» **Listed records**:
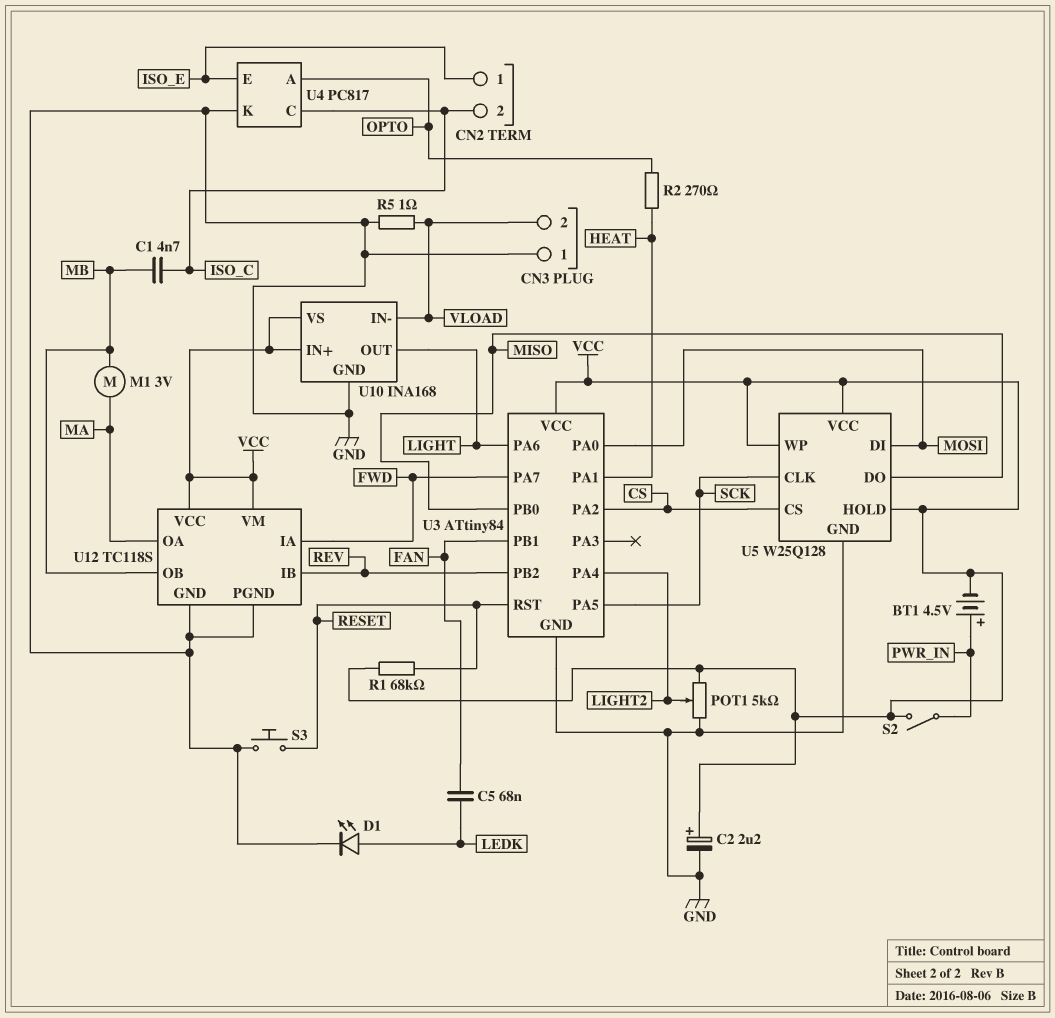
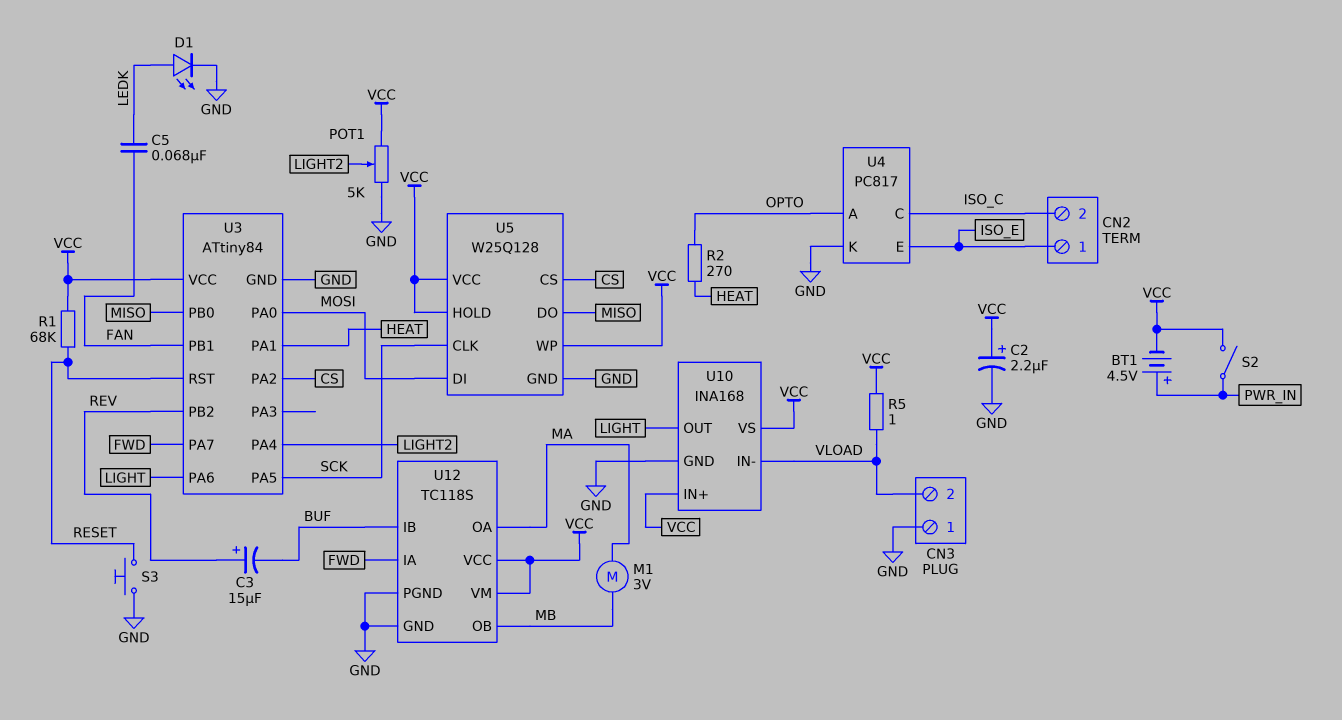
C1: 4.7nF (ISO_C, MB) -> none
C3: none -> 15uF (plus REV, minus BUF)
R5: 1 (GND, VLOAD) -> 1 (VCC, VLOAD)
U12 pin IB: REV -> BUF

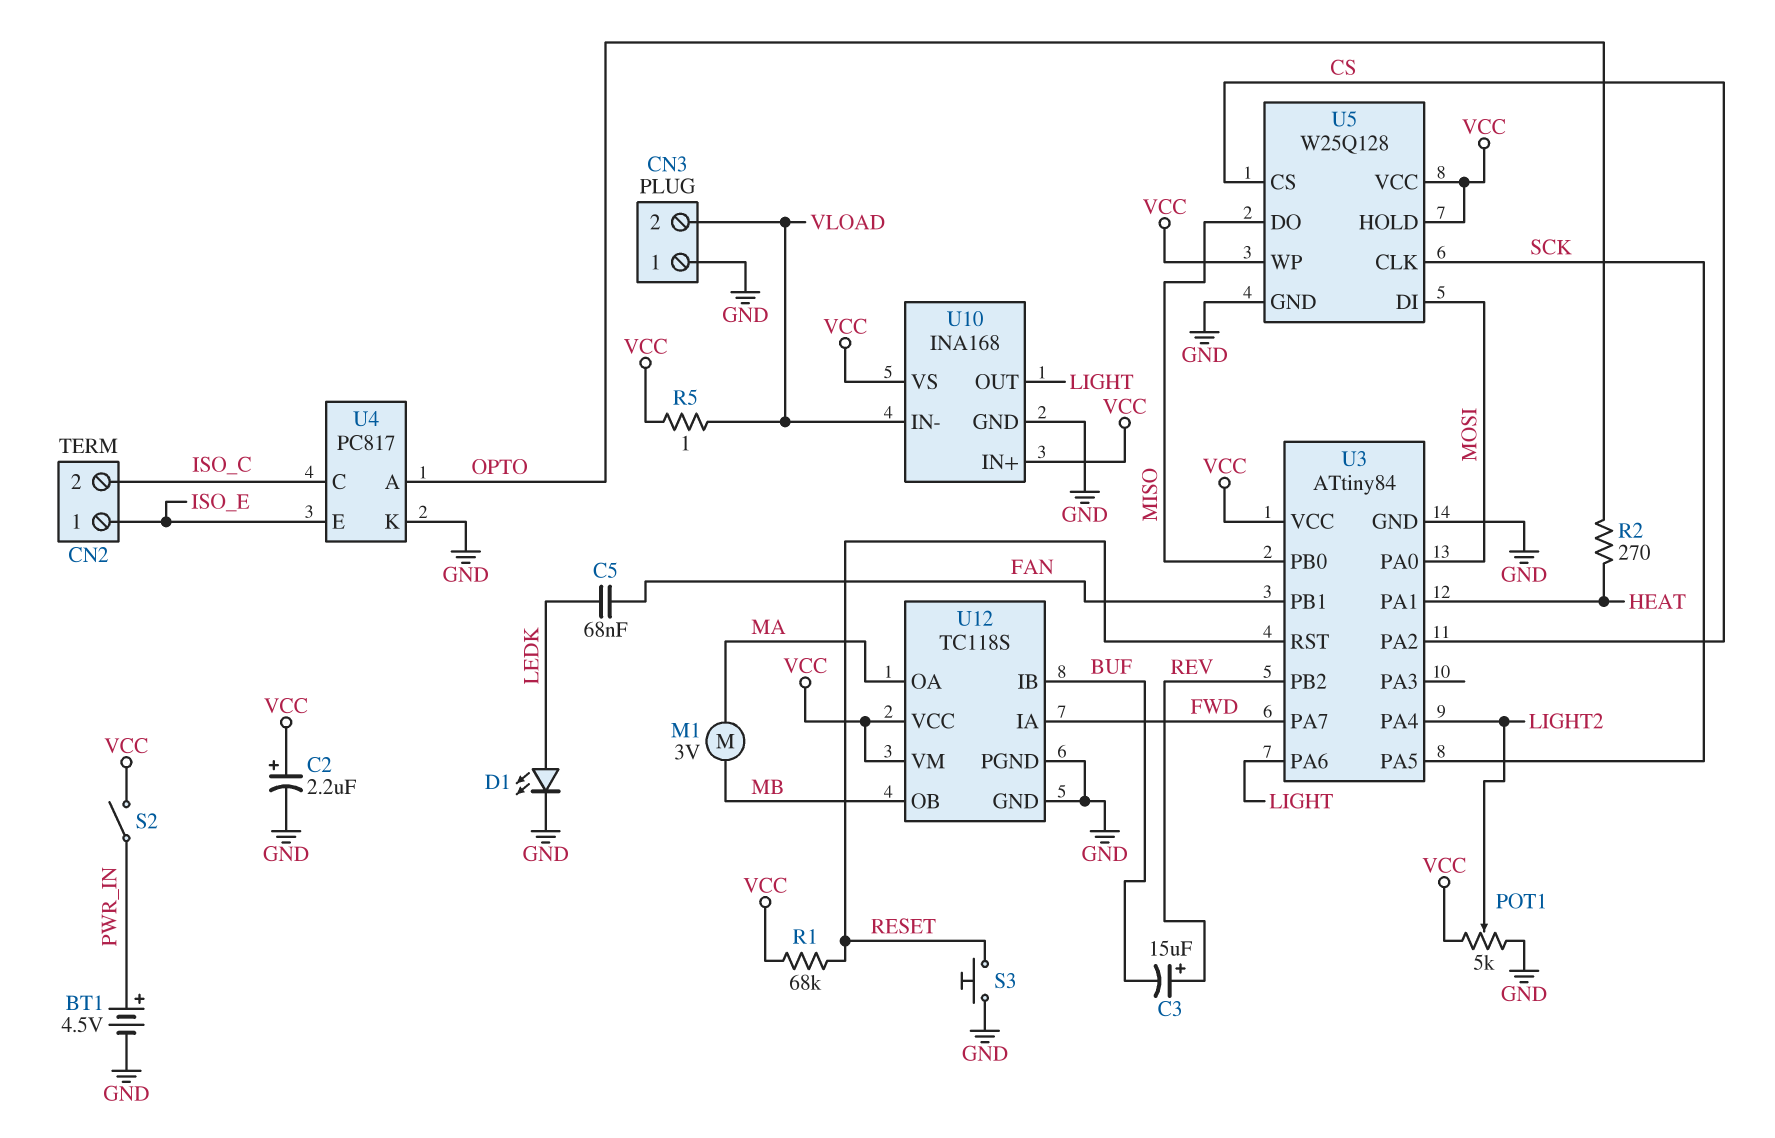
BT1: 4.5V (plus PWR_IN, minus VCC) -> 4.5V (plus PWR_IN, minus GND)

» **Task details**:
For each record, return its text exactly and leave any picture out.

» **Answer to the exercise**:
C1: 4.7nF (ISO_C, MB) -> none
C3: none -> 15uF (plus REV, minus BUF)
R5: 1 (GND, VLOAD) -> 1 (VCC, VLOAD)
U12 pin IB: REV -> BUF

BT1: 4.5V (plus PWR_IN, minus VCC) -> 4.5V (plus PWR_IN, minus GND)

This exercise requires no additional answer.